[Scene edit records]
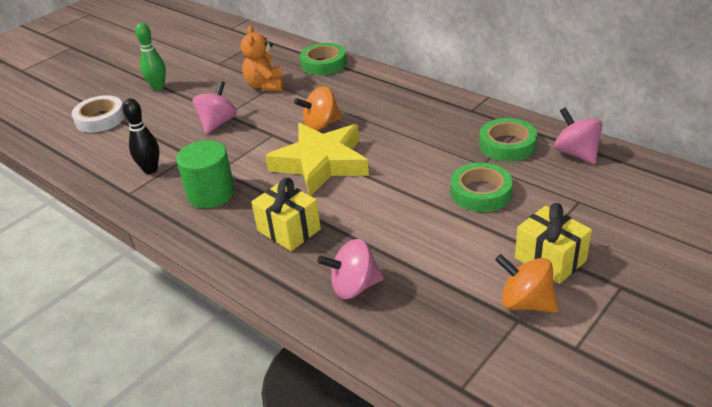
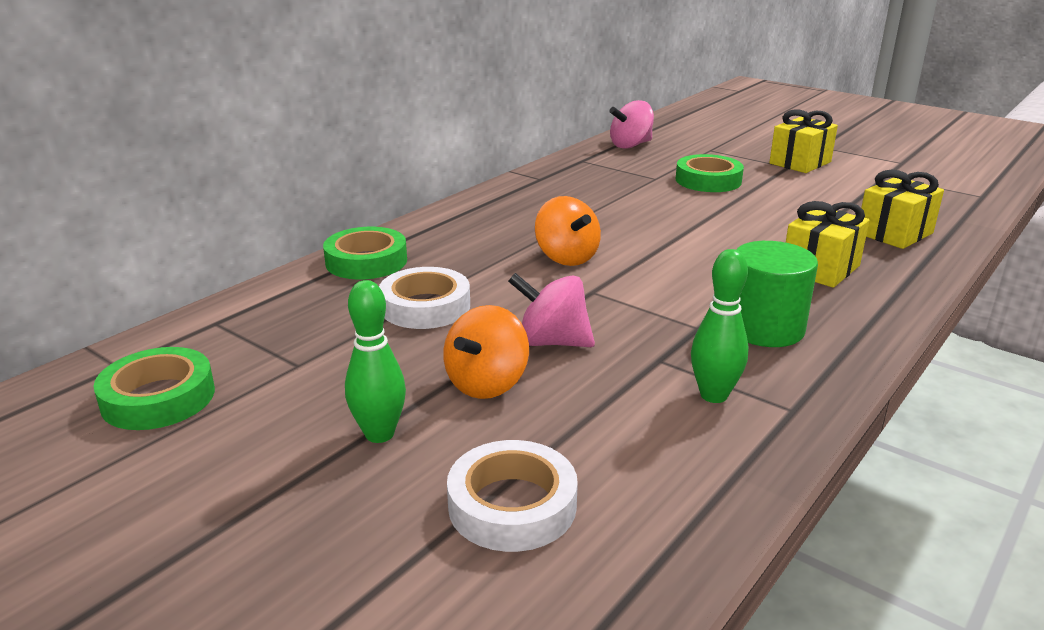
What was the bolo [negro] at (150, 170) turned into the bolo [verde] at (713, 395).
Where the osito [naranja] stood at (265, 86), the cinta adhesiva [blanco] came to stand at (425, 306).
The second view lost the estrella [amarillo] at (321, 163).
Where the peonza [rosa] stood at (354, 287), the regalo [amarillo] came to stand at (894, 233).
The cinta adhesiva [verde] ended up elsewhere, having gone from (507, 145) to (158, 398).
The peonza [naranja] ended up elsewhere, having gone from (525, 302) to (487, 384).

◆ Work request
Scan the records above for the string "peonza", then copy each line where it turns up.

◆ Answer to this task
Where the peonza [rosa] stood at (354, 287), the regalo [amarillo] came to stand at (894, 233).
The peonza [naranja] ended up elsewhere, having gone from (525, 302) to (487, 384).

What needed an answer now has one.